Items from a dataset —

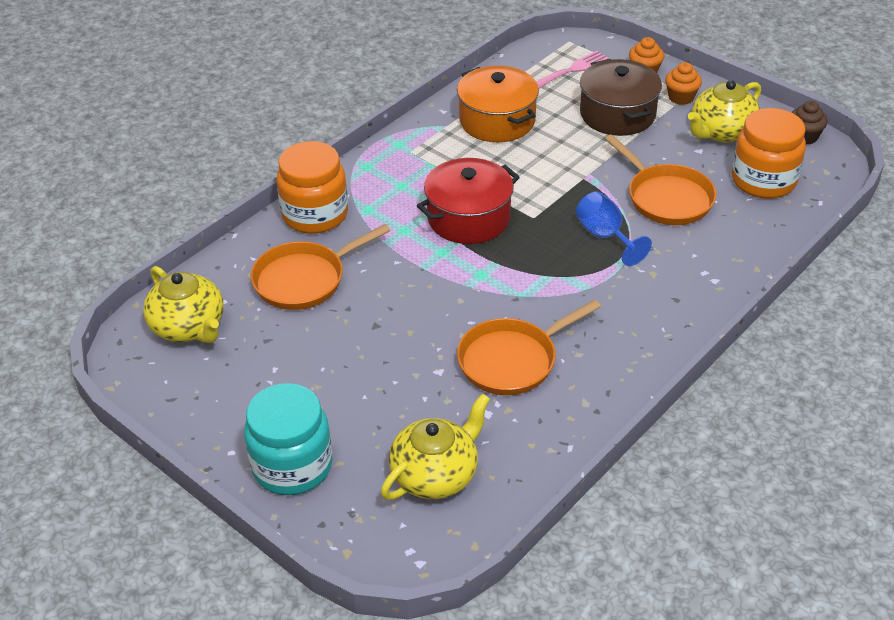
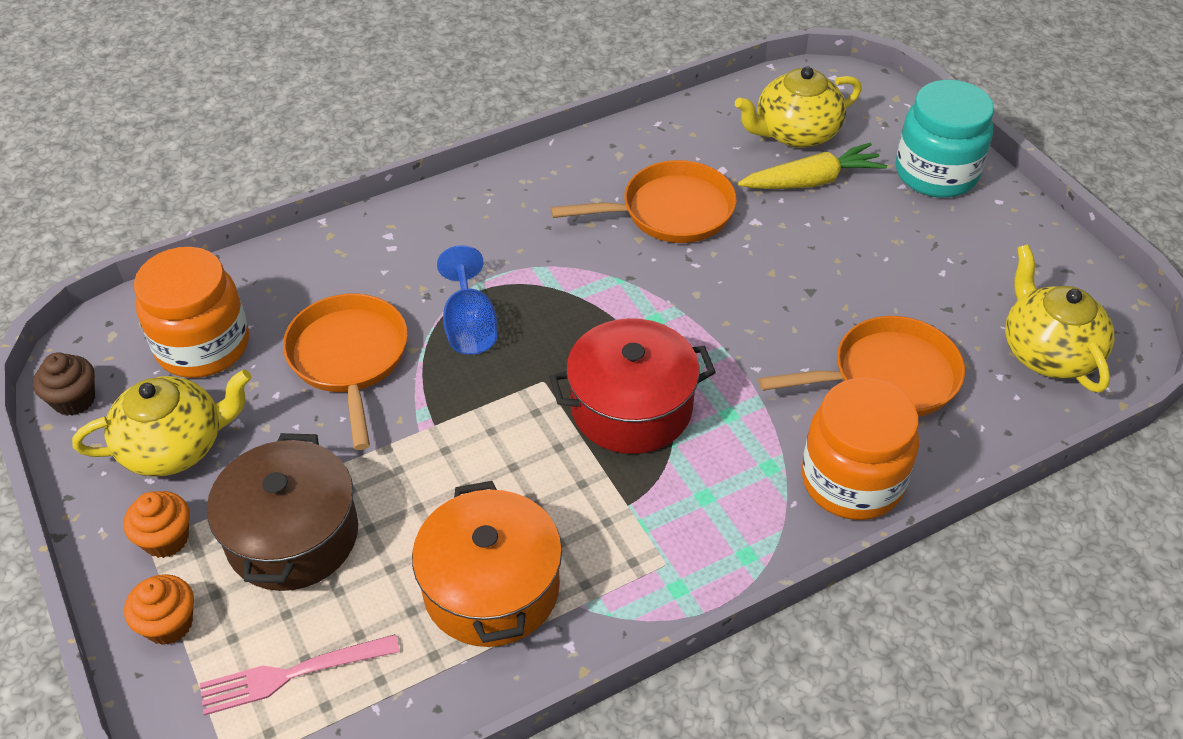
camera: 160 degrees left, 5 degrees up
none -> yellow carrot [738,143,887,189]

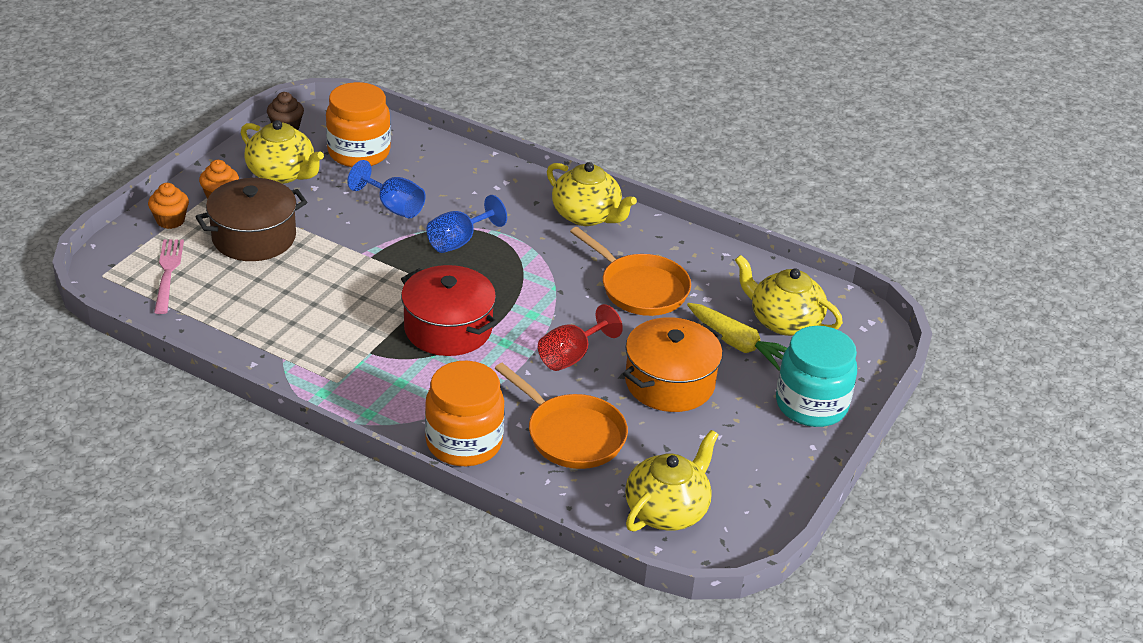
camera: 55 degrees right, 10 degrees down
pink fork [200,634,400,716] -> pink fork turned 45 degrees clockwise [154,239,184,314]
orange pan [283,293,408,450] -> blue goblet [347,160,426,218]
orange pot [412,481,562,647] -> orange pot moved to [623,317,723,412]
none -> red goblet [538,304,623,371]
none -> yellow teapot [547,162,637,226]

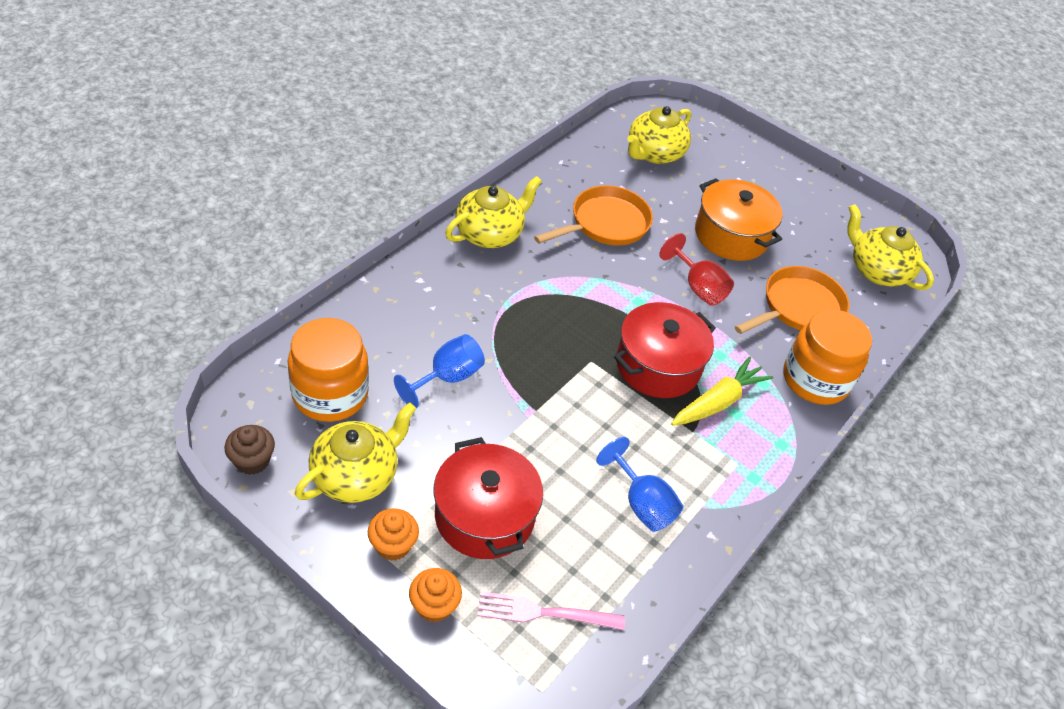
camera: 85 degrees left, 10 degrees up
brown pot [195,178,307,261] -> red pot [433,437,543,559]
blue goblet [426,195,507,253] -> blue goblet moved to [596,437,683,532]
yellow carrot [687,303,787,371] -> yellow carrot moved to [671,357,773,426]
turquoise jar [776,326,857,427] -> none

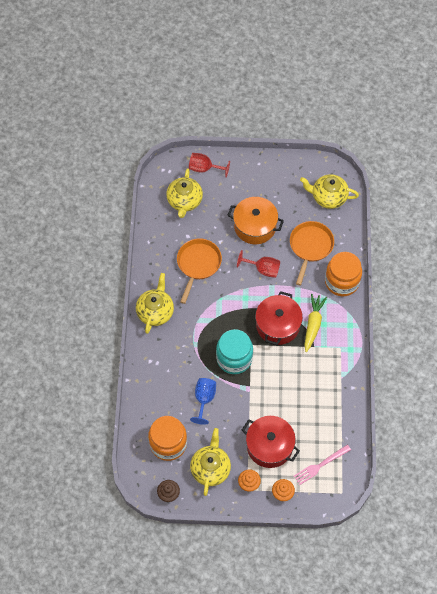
camera: 30 degrees left, 15 degrees up
blue goblet [596,437,683,532] -> none
none -> red goblet [189,153,230,178]
none -> turquoise jar [216,329,253,374]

Exercise — Please give an exact copy of the lines from the line containing "camera: 55 degrees right, 10 degrees down" through the end of the records above, pictures excluded.

Answer for the task —
camera: 55 degrees right, 10 degrees down
pink fork [200,634,400,716] -> pink fork turned 45 degrees clockwise [154,239,184,314]
orange pan [283,293,408,450] -> blue goblet [347,160,426,218]
orange pot [412,481,562,647] -> orange pot moved to [623,317,723,412]
none -> red goblet [538,304,623,371]
none -> yellow teapot [547,162,637,226]

camera: 85 degrees left, 10 degrees up
brown pot [195,178,307,261] -> red pot [433,437,543,559]
blue goblet [426,195,507,253] -> blue goblet moved to [596,437,683,532]
yellow carrot [687,303,787,371] -> yellow carrot moved to [671,357,773,426]
turquoise jar [776,326,857,427] -> none

camera: 30 degrees left, 15 degrees up
blue goblet [596,437,683,532] -> none
none -> red goblet [189,153,230,178]
none -> turquoise jar [216,329,253,374]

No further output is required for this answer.